(Try it)
Nothing but the lines from the one containing "TEMP pin VCC: GND -> 5V" through the last line of the data below should be returned, each copied exactly.

(Before-and-after change records)
┄┄┄┄┄┄┄┄┄┄┄┄┄┄┄┄┄┄┄┄

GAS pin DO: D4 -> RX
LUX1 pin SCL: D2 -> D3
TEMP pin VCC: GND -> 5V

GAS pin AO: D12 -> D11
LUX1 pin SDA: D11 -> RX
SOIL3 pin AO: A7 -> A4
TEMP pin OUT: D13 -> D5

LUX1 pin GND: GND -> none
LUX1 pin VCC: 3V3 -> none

┄┄┄┄┄┄┄┄┄┄┄┄┄┄┄┄┄┄┄┄

(Problem solution)
TEMP pin VCC: GND -> 5V

GAS pin AO: D12 -> D11
LUX1 pin SDA: D11 -> RX
SOIL3 pin AO: A7 -> A4
TEMP pin OUT: D13 -> D5

LUX1 pin GND: GND -> none
LUX1 pin VCC: 3V3 -> none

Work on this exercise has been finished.